:: Problem details ::
Copy each line of the records below that mentions the word "camera".

:: Supplied entries ::
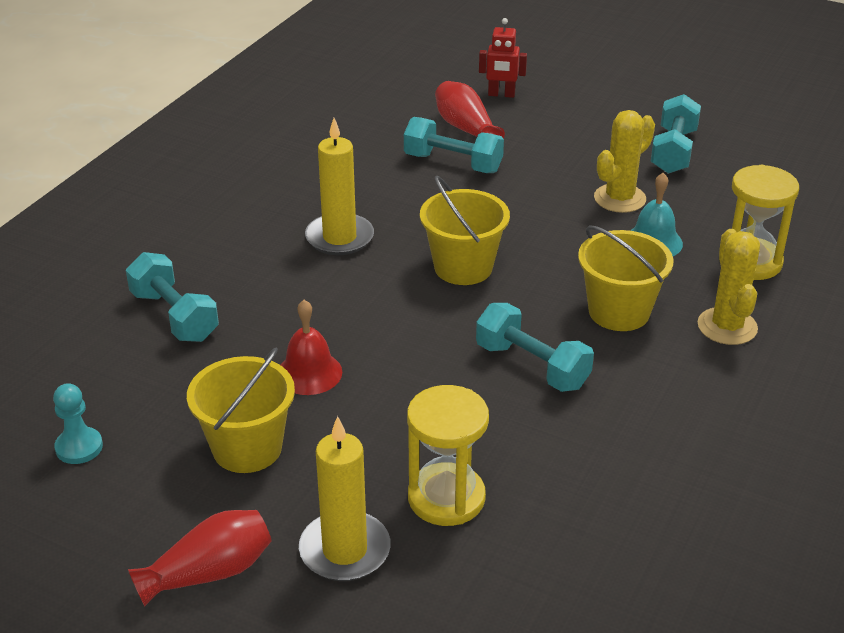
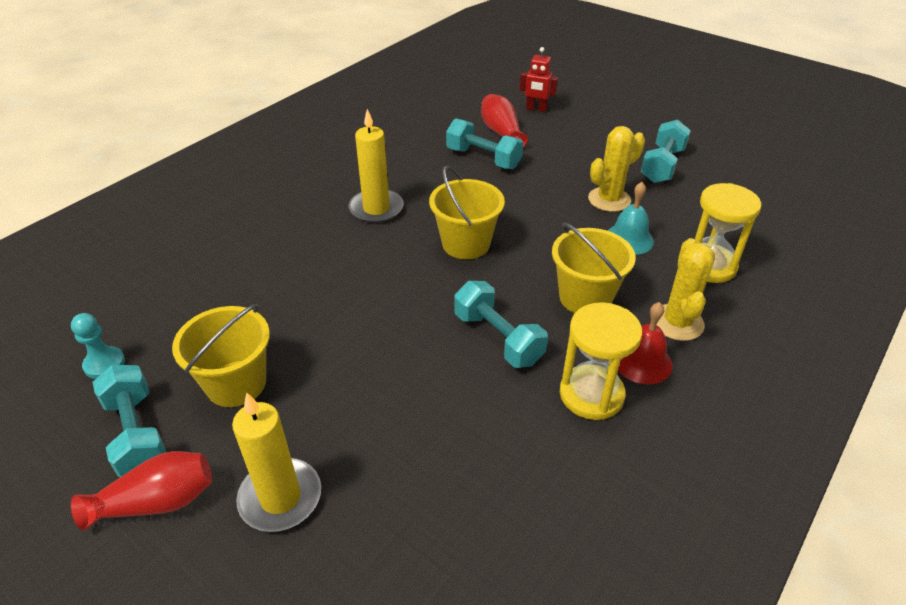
camera: 10 degrees right, 5 degrees up
(174, 316) = (226, 259): turquoise dumbbell -> turquoise dumbbell (137, 434)
(309, 373) = (311, 321): red bell -> red bell (642, 361)
(446, 498) = (386, 457): yellow hourglass -> yellow hourglass (591, 394)

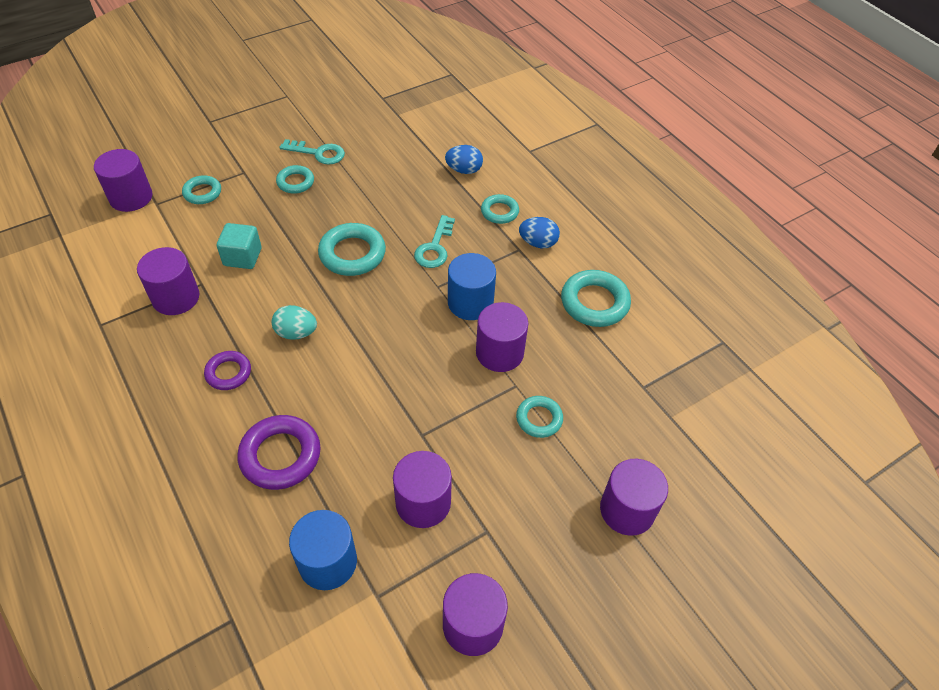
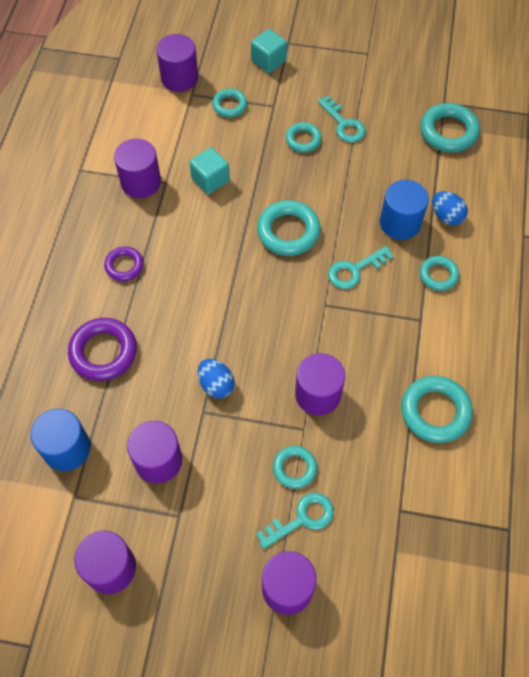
camera: 45 degrees right, 10 degrees up
(205, 142) = (268, 61): none -> turquoise cube
(296, 333) = (192, 268): turquoise egg -> none
(406, 115) = (448, 132): none -> turquoise ring
(470, 303) = (336, 337): blue cylinder -> blue cylinder (400, 223)
(538, 243) = (442, 325): blue egg -> blue egg (216, 385)
(583, 450) = (302, 518): none -> turquoise key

:: Result for this exercise ::
camera: 10 degrees right, 5 degrees up
camera: 45 degrees right, 10 degrees up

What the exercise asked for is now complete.